Problem description => Wherever the line with "R5: 150k (DGND, W18) -> 680 (DGND, W18)" sits in the listing below, transcribe from it up to and including the line with "U14: NOR (in", exactly, and leave the remaining lines out.

Task input =>
________________________________________

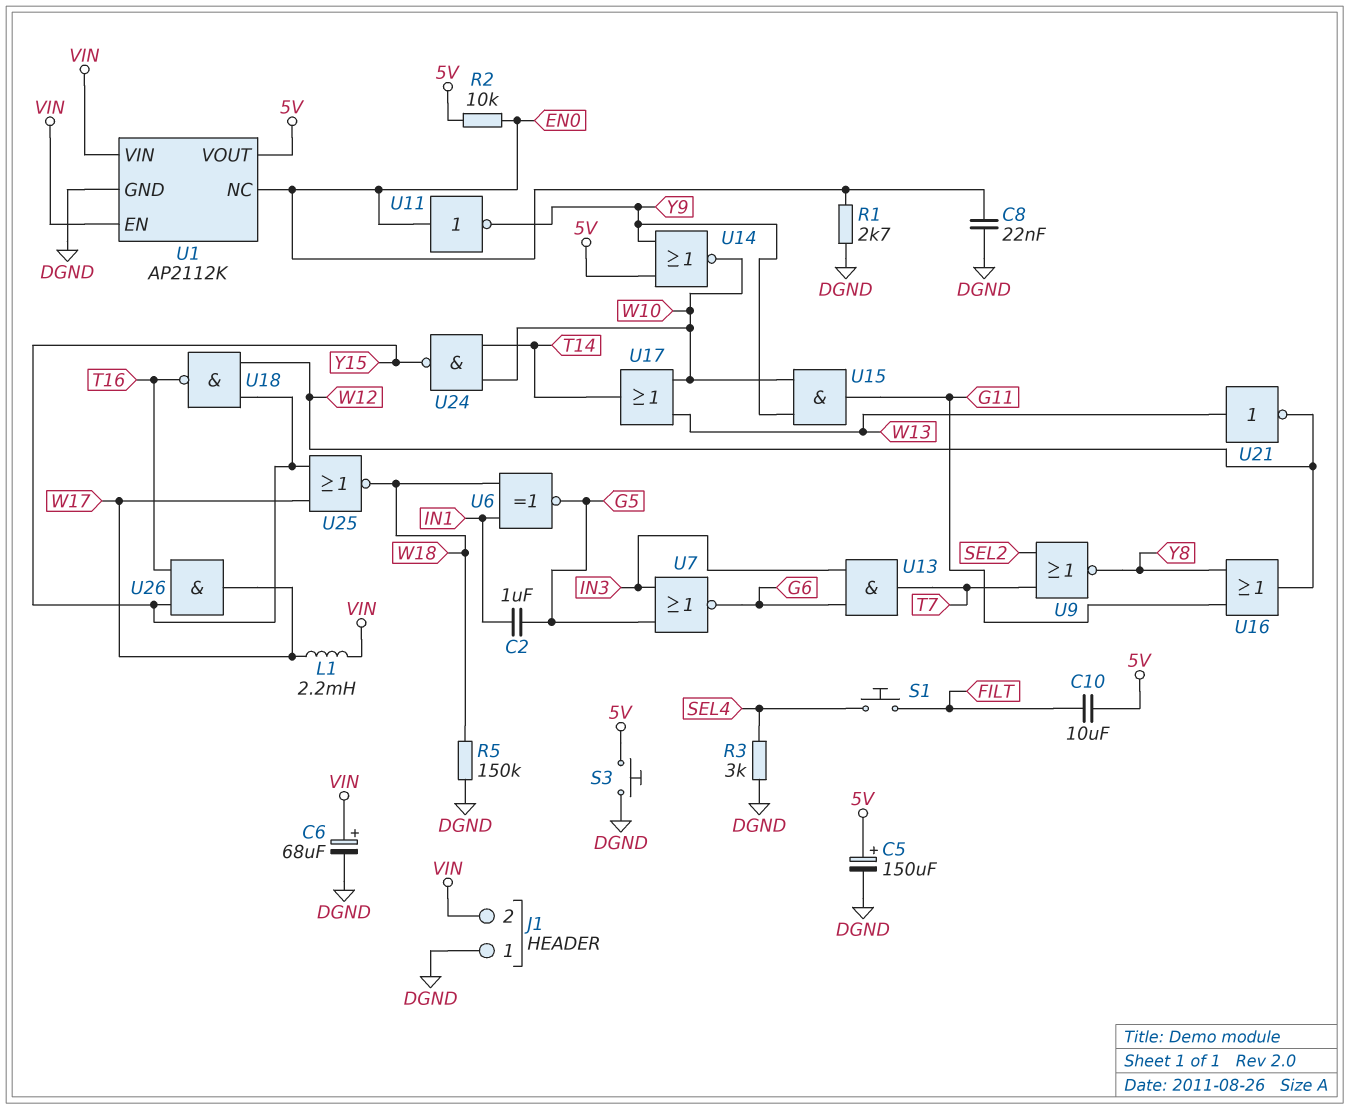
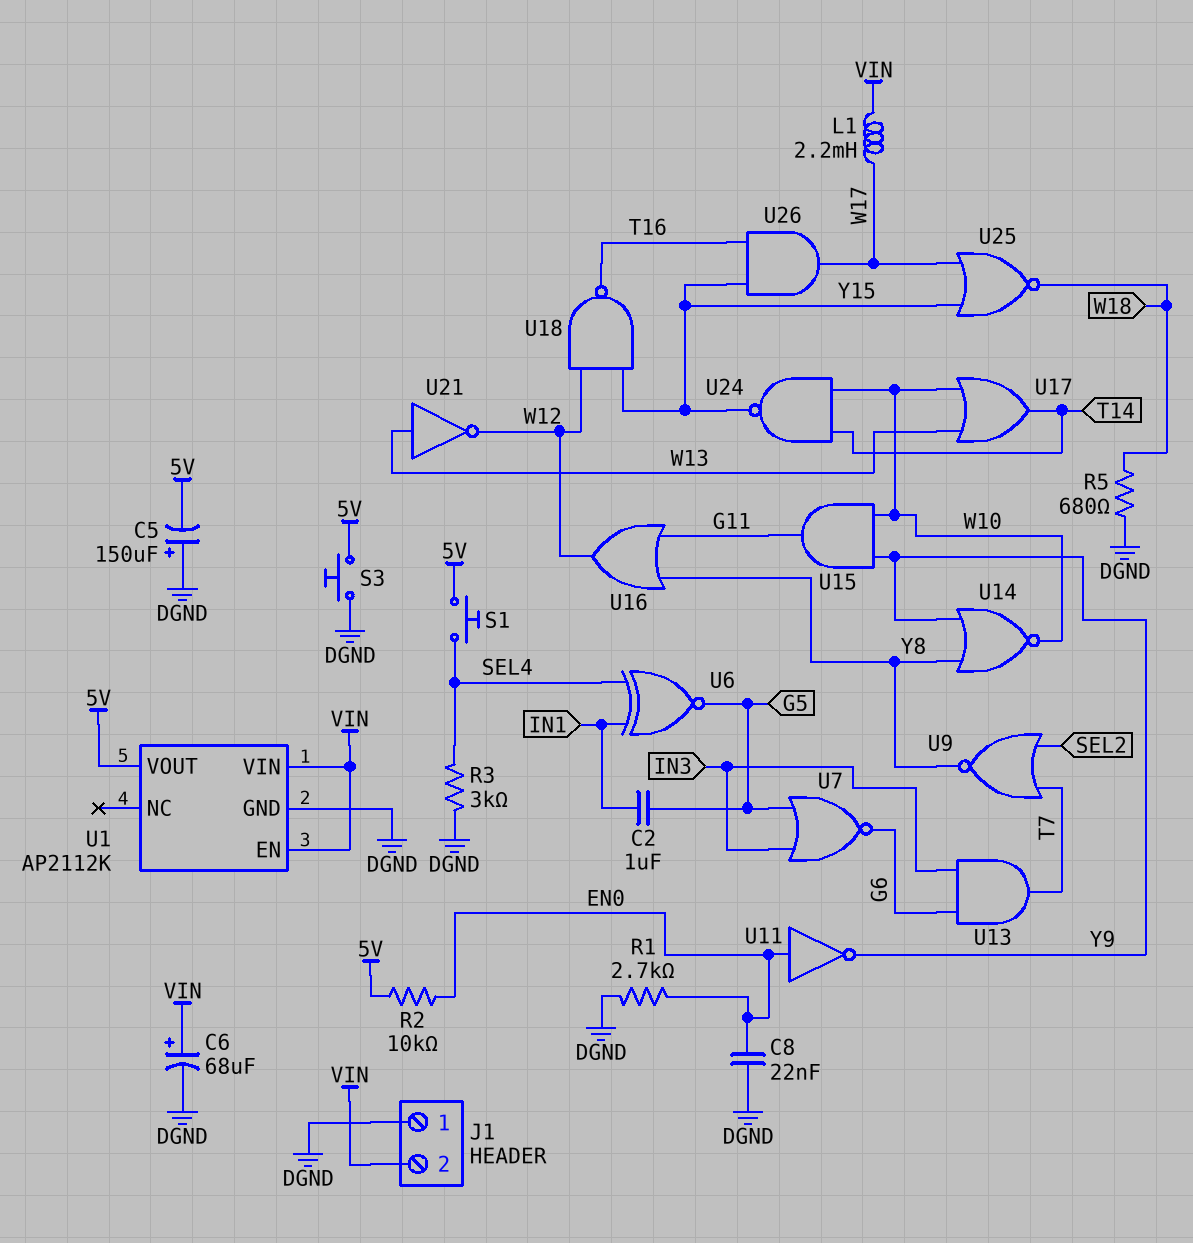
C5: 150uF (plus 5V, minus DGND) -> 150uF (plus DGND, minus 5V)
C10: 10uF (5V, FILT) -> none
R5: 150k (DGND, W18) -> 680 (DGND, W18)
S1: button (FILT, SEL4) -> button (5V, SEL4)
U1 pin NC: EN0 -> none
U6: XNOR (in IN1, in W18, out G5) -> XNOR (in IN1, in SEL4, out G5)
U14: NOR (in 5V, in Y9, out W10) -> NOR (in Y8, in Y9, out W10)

________________________________________

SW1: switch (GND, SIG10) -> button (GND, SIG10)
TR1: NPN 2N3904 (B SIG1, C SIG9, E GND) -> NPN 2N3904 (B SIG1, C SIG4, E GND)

________________________________________

Completed task =>
R5: 150k (DGND, W18) -> 680 (DGND, W18)
S1: button (FILT, SEL4) -> button (5V, SEL4)
U1 pin NC: EN0 -> none
U6: XNOR (in IN1, in W18, out G5) -> XNOR (in IN1, in SEL4, out G5)
U14: NOR (in 5V, in Y9, out W10) -> NOR (in Y8, in Y9, out W10)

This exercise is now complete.